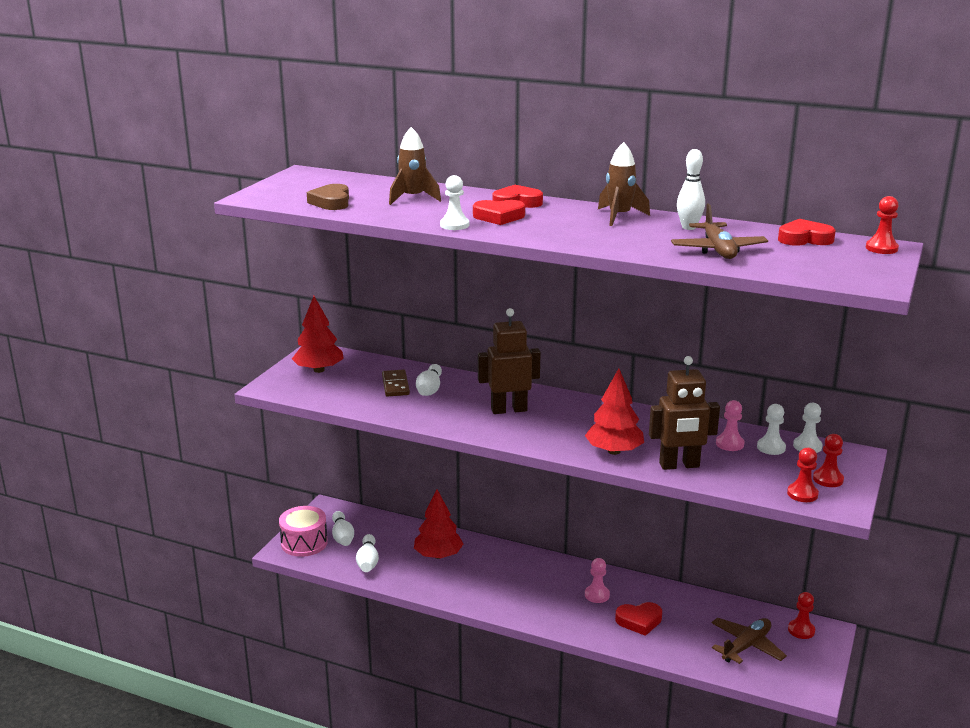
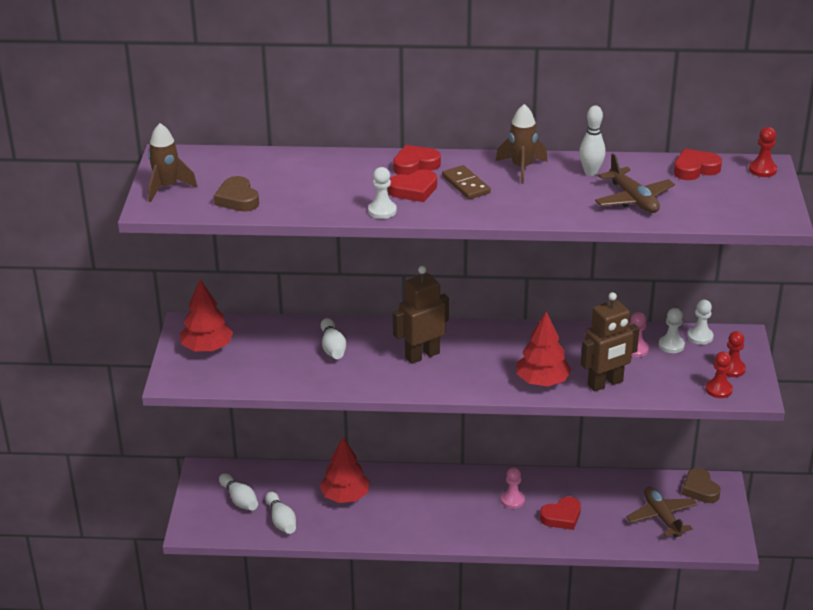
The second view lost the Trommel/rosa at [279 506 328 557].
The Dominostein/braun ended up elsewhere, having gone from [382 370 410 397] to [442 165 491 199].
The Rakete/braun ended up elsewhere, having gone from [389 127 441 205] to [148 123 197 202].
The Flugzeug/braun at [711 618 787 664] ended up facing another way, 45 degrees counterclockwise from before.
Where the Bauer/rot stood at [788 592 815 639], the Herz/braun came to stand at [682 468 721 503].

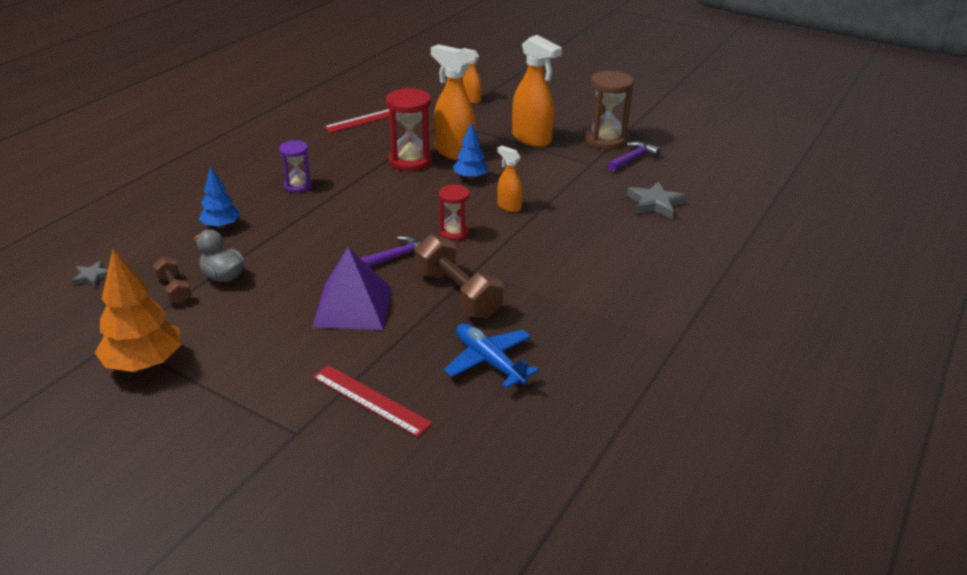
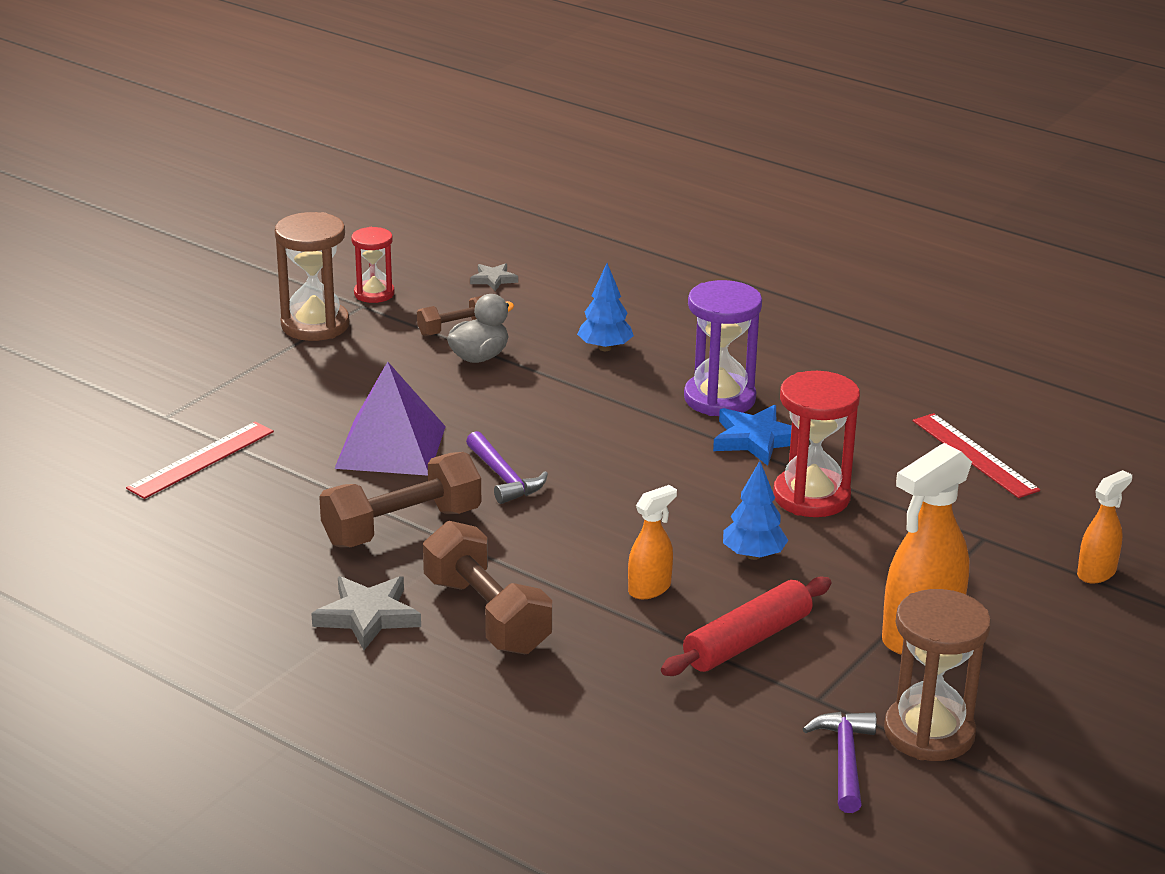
Where the Baum/orange stood at [95 249 181 372], the Sanduhr/braun came to stand at [275 212 349 341].
The size of the Sanduhr/lila at [279 140 312 193] changed by a factor of 1.64.
The second view lost the Sprühflasche/orange at [431 44 476 161].
The Sanduhr/rot ended up elsewhere, having gone from [439 185 470 241] to [351 227 394 303].
The second view lost the Flugzeug/blau at [444 323 539 388].
The Hammer/lila at [607 141 661 172] ended up facing another way, 135 degrees counterclockwise from before.
The Stern/grau ended up elsewhere, having gone from [627 181 687 219] to [311 576 421 650].
The second view gained the Hantel/braun at [423 521 552 654].
The second view gained the Nudelholz/rot at [661 576 831 676].
The second view gained the Stern/blau at [713 405 792 466].

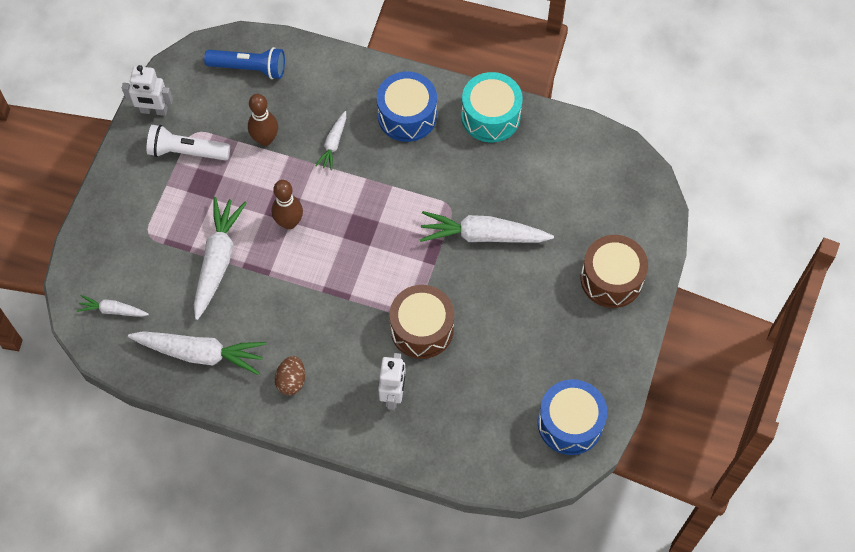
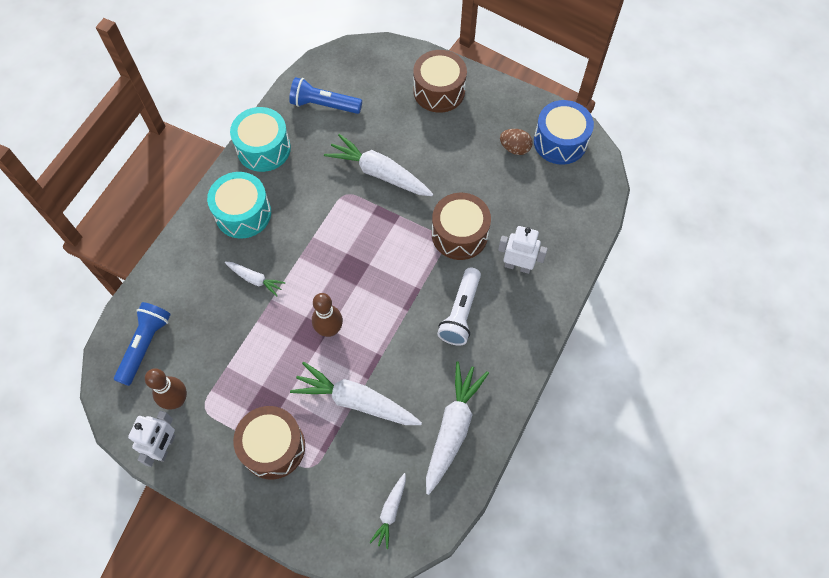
The Taschenlampe/weiß ended up elsewhere, having gone from [146 125 230 161] to [437 268 481 346].
The Bowlingkegel/braun ended up elsewhere, having gone from [248 94 278 146] to [145 368 187 410].
The Ei/braun ended up elsewhere, having gone from [275 356 305 395] to [500 129 533 155].
What was the Trommel/blau at [377 71 437 142] turned into the Trommel/türkis at [207 172 271 239].
The Karotte/weiß at [420 211 554 243] ended up facing another way, 105 degrees clockwise from before.
The second view gained the Trommel/braun at [233 406 305 480].
The second view gained the Taschenlampe/blau at [289 77 362 114].

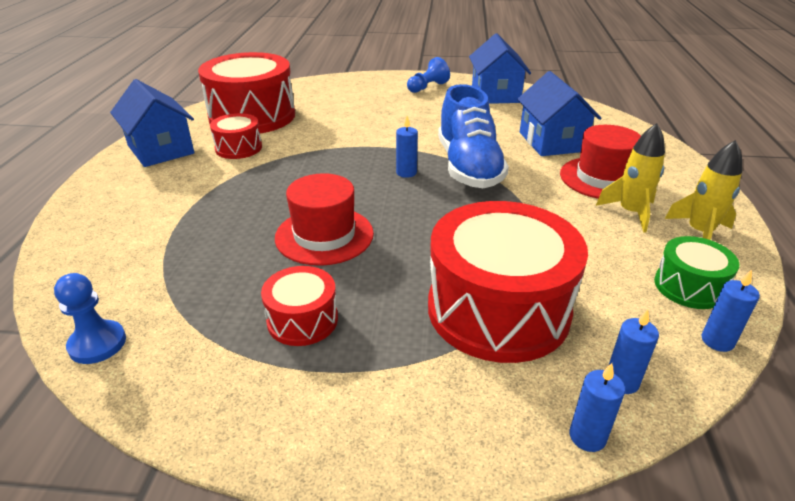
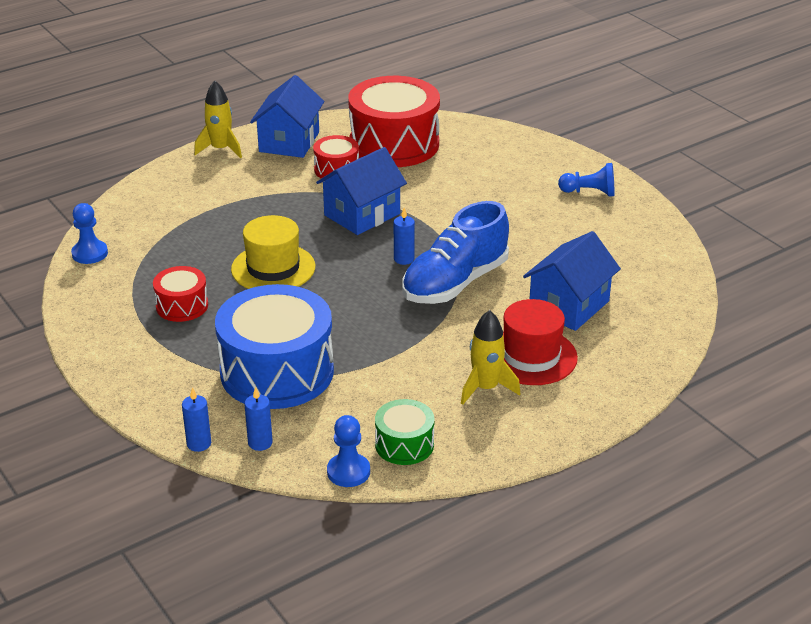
What was the Hut/rot at [275 173 374 266] turned into the Hut/gelb at [231 215 315 289].
What was the Trommel/rot at [428 201 588 363] turned into the Trommel/blau at [215 284 334 409].
The Haus/blau ended up elsewhere, having gone from [469 33 531 104] to [316 147 407 235].
The Rakete/gelb ended up elsewhere, having gone from [665 140 742 240] to [194 81 242 158].
Where the Kerze/blau stood at [702 270 760 352], the Bauer/blau came to stand at [327 415 370 487].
__________________________________________________
§ Brief
Quote the preceding listing precisely and completely, omitting its images.

§ Expected answer
The second view lost the Trommel/rosa at [279 506 328 557].
The Dominostein/braun ended up elsewhere, having gone from [382 370 410 397] to [442 165 491 199].
The Rakete/braun ended up elsewhere, having gone from [389 127 441 205] to [148 123 197 202].
The Flugzeug/braun at [711 618 787 664] ended up facing another way, 45 degrees counterclockwise from before.
Where the Bauer/rot stood at [788 592 815 639], the Herz/braun came to stand at [682 468 721 503].

Where the Baum/orange stood at [95 249 181 372], the Sanduhr/braun came to stand at [275 212 349 341].
The size of the Sanduhr/lila at [279 140 312 193] changed by a factor of 1.64.
The second view lost the Sprühflasche/orange at [431 44 476 161].
The Sanduhr/rot ended up elsewhere, having gone from [439 185 470 241] to [351 227 394 303].
The second view lost the Flugzeug/blau at [444 323 539 388].
The Hammer/lila at [607 141 661 172] ended up facing another way, 135 degrees counterclockwise from before.
The Stern/grau ended up elsewhere, having gone from [627 181 687 219] to [311 576 421 650].
The second view gained the Hantel/braun at [423 521 552 654].
The second view gained the Nudelholz/rot at [661 576 831 676].
The second view gained the Stern/blau at [713 405 792 466].

The Taschenlampe/weiß ended up elsewhere, having gone from [146 125 230 161] to [437 268 481 346].
The Bowlingkegel/braun ended up elsewhere, having gone from [248 94 278 146] to [145 368 187 410].
The Ei/braun ended up elsewhere, having gone from [275 356 305 395] to [500 129 533 155].
What was the Trommel/blau at [377 71 437 142] turned into the Trommel/türkis at [207 172 271 239].
The Karotte/weiß at [420 211 554 243] ended up facing another way, 105 degrees clockwise from before.
The second view gained the Trommel/braun at [233 406 305 480].
The second view gained the Taschenlampe/blau at [289 77 362 114].

What was the Hut/rot at [275 173 374 266] turned into the Hut/gelb at [231 215 315 289].
What was the Trommel/rot at [428 201 588 363] turned into the Trommel/blau at [215 284 334 409].
The Haus/blau ended up elsewhere, having gone from [469 33 531 104] to [316 147 407 235].
The Rakete/gelb ended up elsewhere, having gone from [665 140 742 240] to [194 81 242 158].
Where the Kerze/blau stood at [702 270 760 352], the Bauer/blau came to stand at [327 415 370 487].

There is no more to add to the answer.